==== Available data

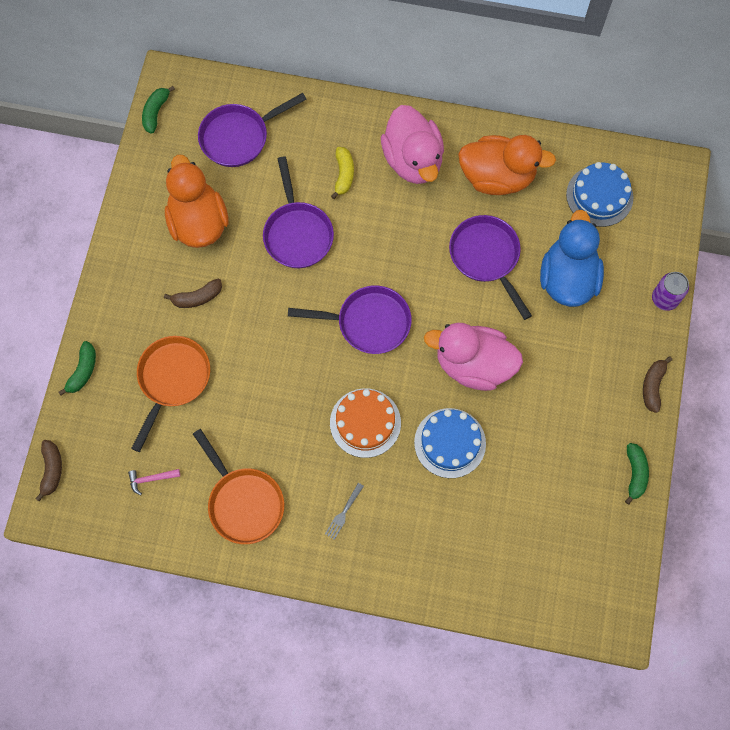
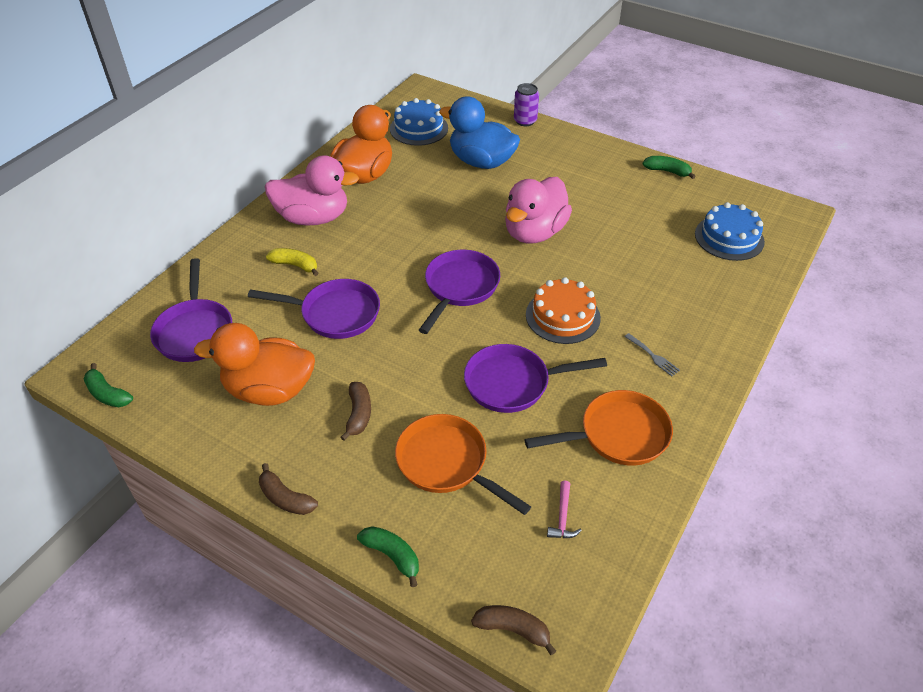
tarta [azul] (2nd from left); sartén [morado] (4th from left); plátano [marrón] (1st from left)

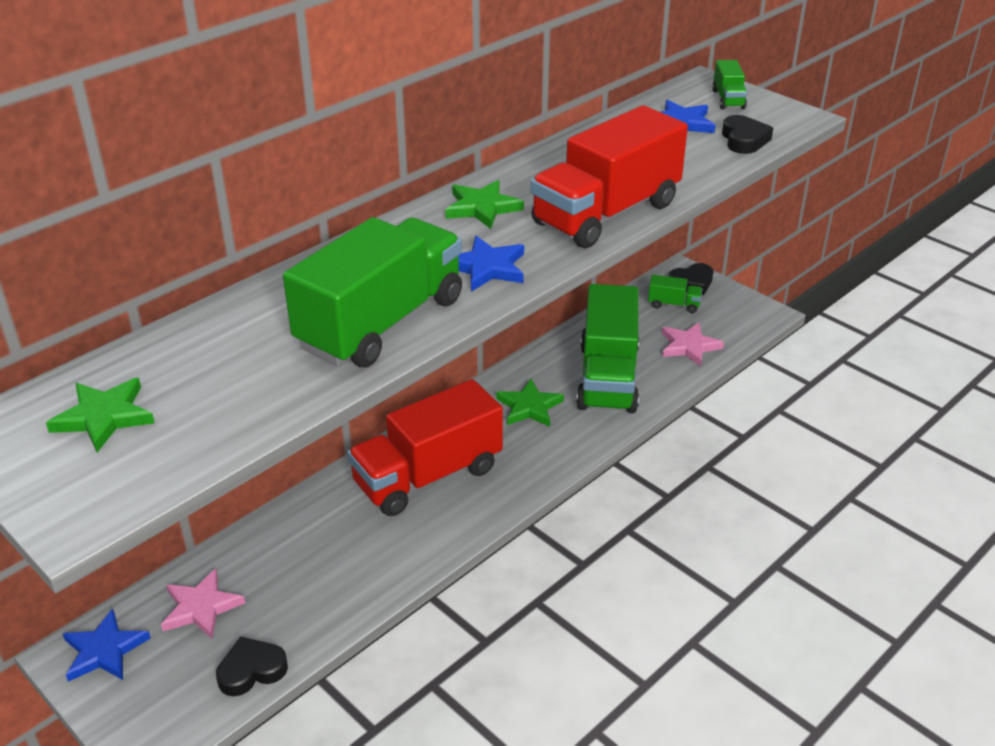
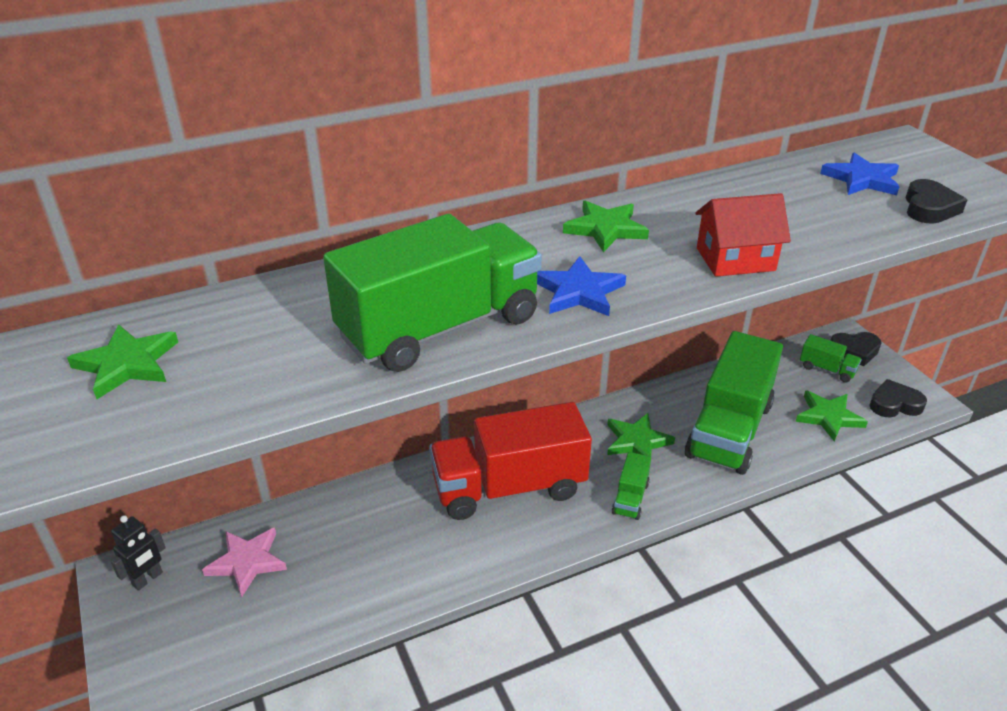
robot [negro]; corazón [negro] (2nd from left); casa [rojo]; estrella [verde] (4th from left); camión [verde] (2nd from left)

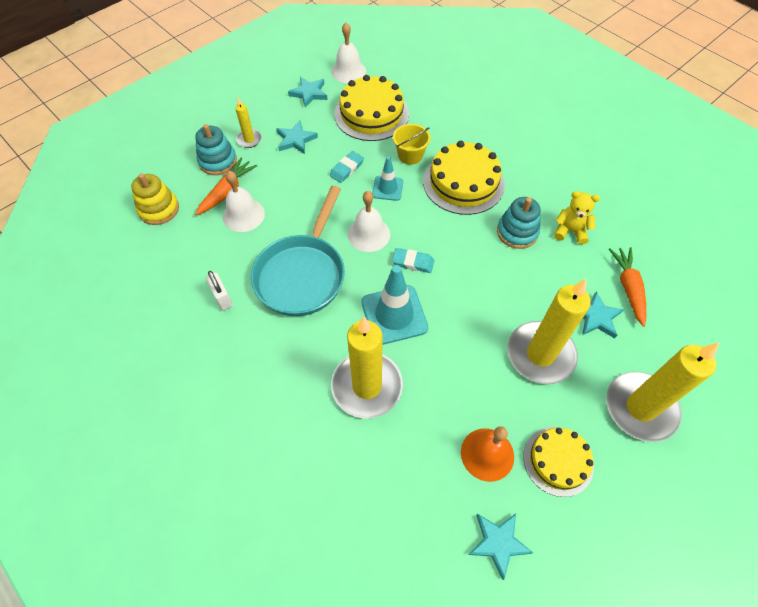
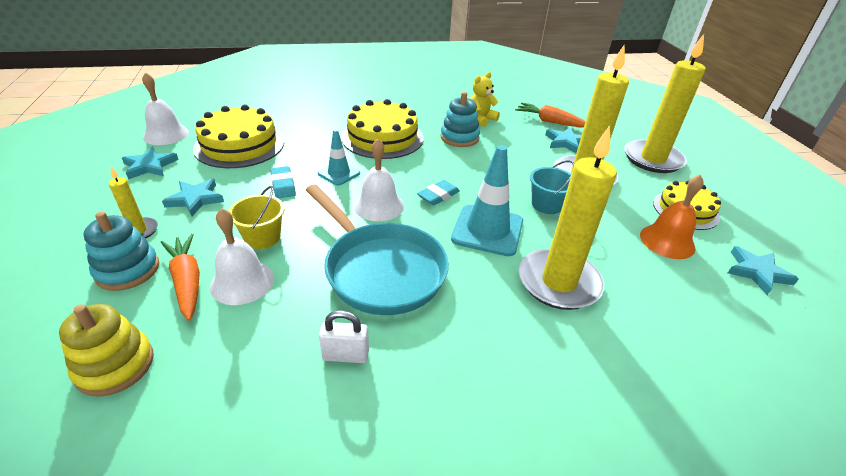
balde [amarillo]; balde [turquesa]

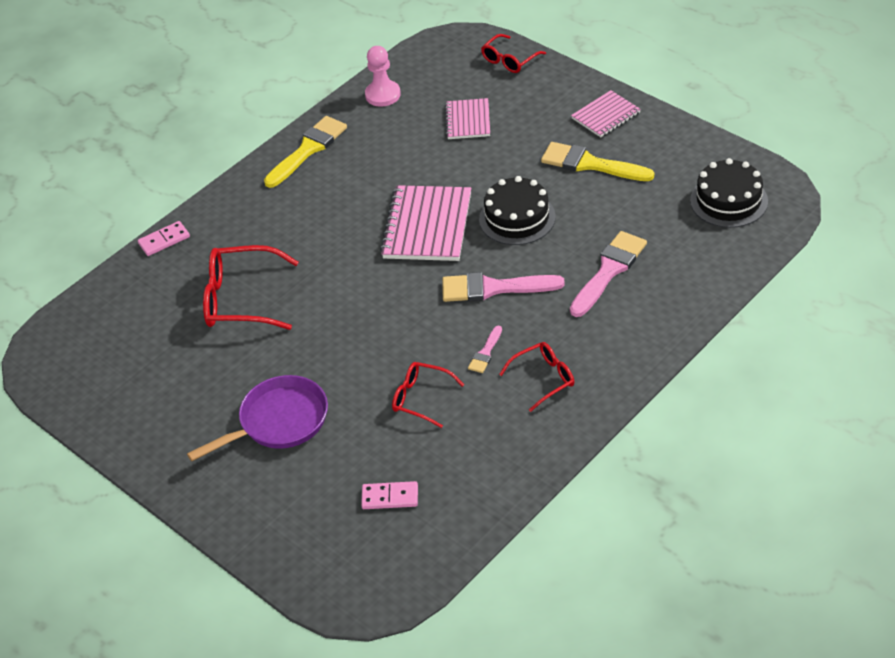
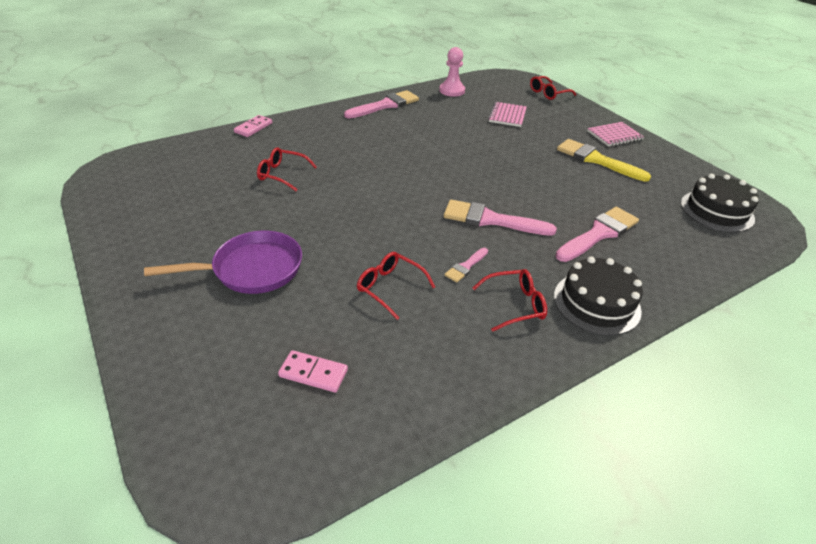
ficha de dominó [rosa] (1st from left); gafas [rojo] (1st from left); pincel [rosa] (1st from left); cuaderno [rosa] (1st from left in the first image); tarta [negro] (1st from left)

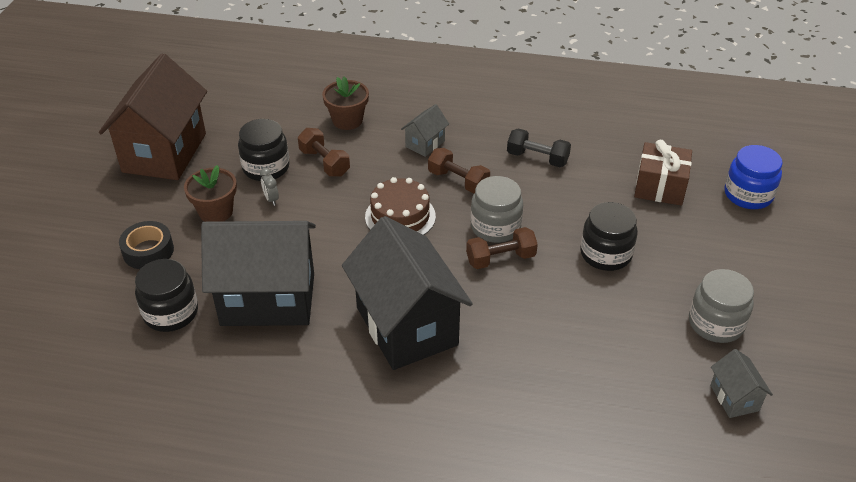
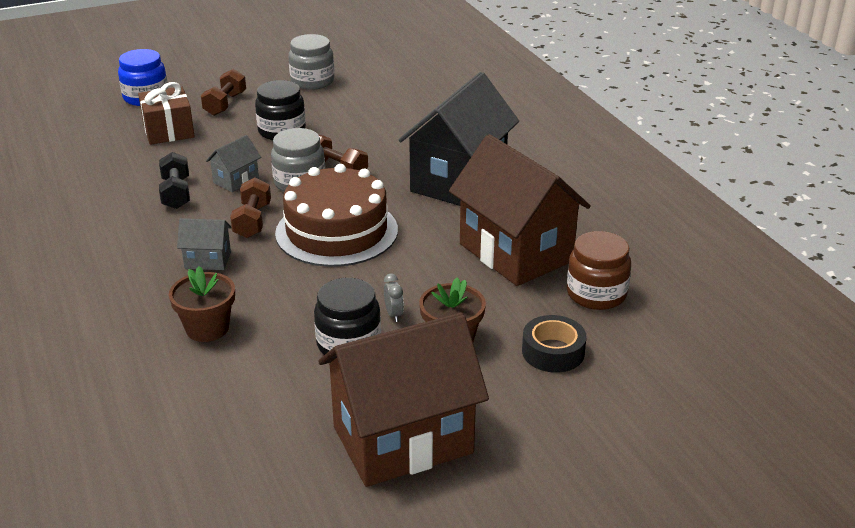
tarro [marrón]; casa [marrón] (2nd from left); despertador [gris]; mancuerna [marrón] (1st from left); tarta [marrón]; casa [gris] (2nd from left)

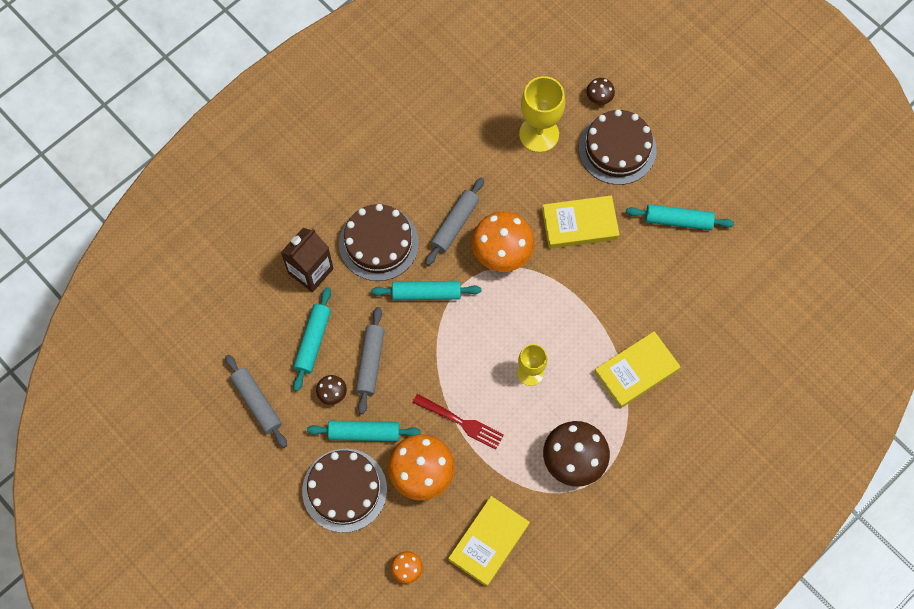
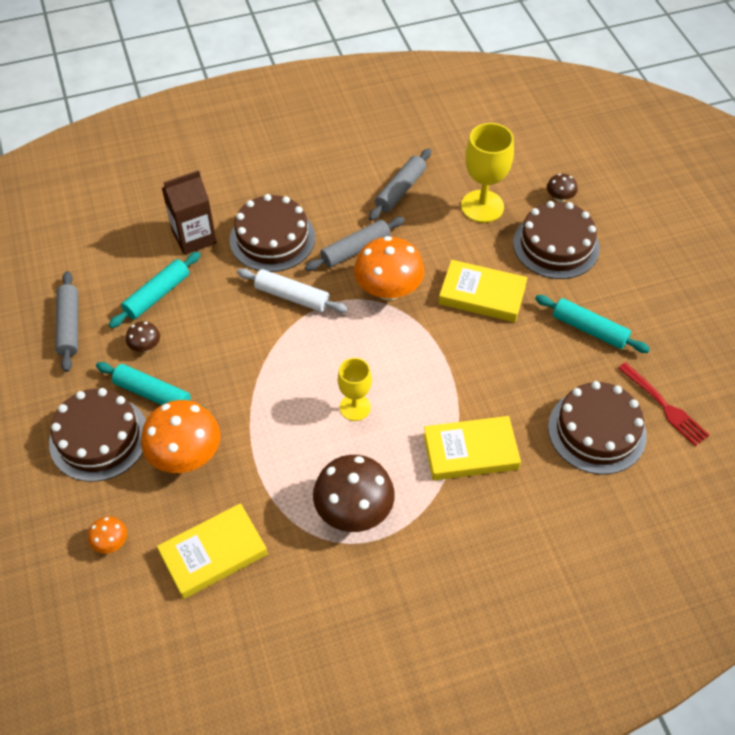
rodillo [gris] (3rd from left); rodillo [blanco]; tenedor [rojo]; tarta [marrón] (4th from left)

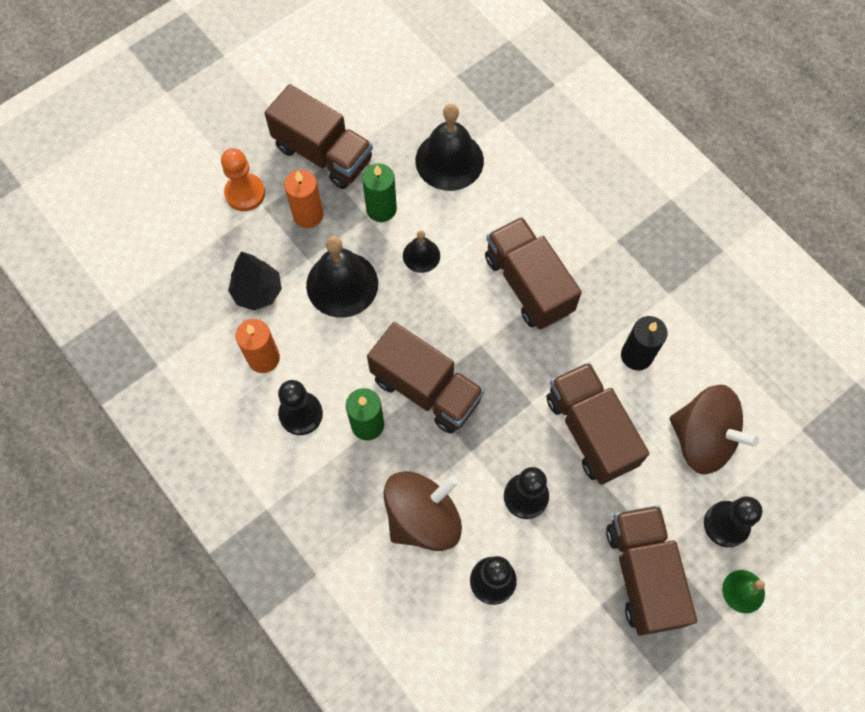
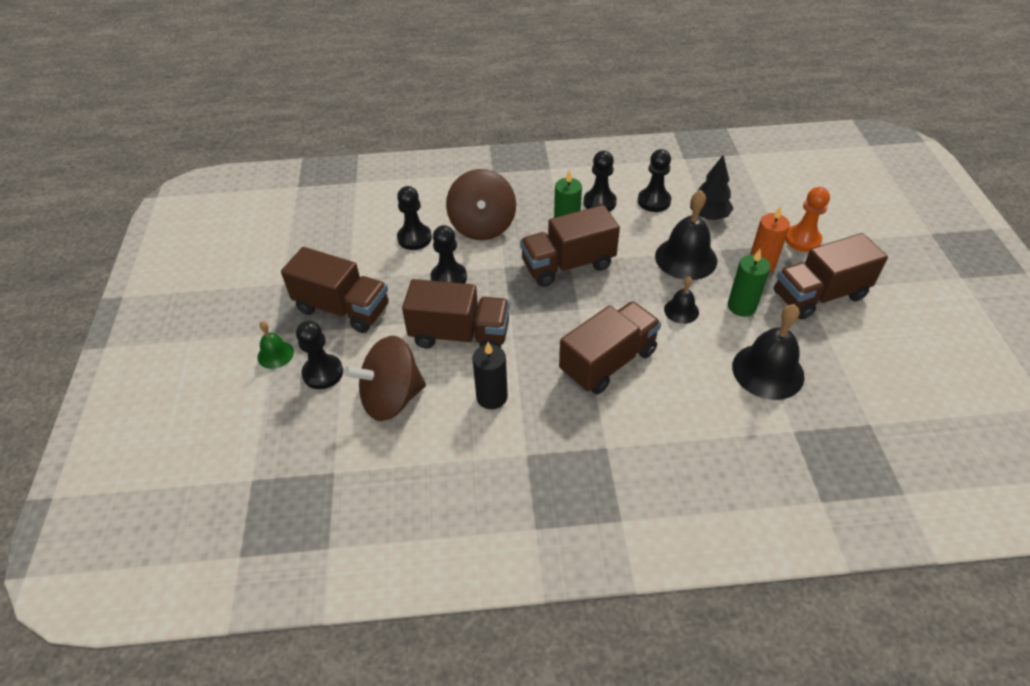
peón [negro] (5th from left); camión [marrón] (4th from left)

========

| Exercise aim |
The full listing must come back exactly as written, with its pictures left out.

| Result |
tarta [azul] (2nd from left); sartén [morado] (4th from left); plátano [marrón] (1st from left)

robot [negro]; corazón [negro] (2nd from left); casa [rojo]; estrella [verde] (4th from left); camión [verde] (2nd from left)

balde [amarillo]; balde [turquesa]

ficha de dominó [rosa] (1st from left); gafas [rojo] (1st from left); pincel [rosa] (1st from left); cuaderno [rosa] (1st from left in the first image); tarta [negro] (1st from left)

tarro [marrón]; casa [marrón] (2nd from left); despertador [gris]; mancuerna [marrón] (1st from left); tarta [marrón]; casa [gris] (2nd from left)

rodillo [gris] (3rd from left); rodillo [blanco]; tenedor [rojo]; tarta [marrón] (4th from left)

peón [negro] (5th from left); camión [marrón] (4th from left)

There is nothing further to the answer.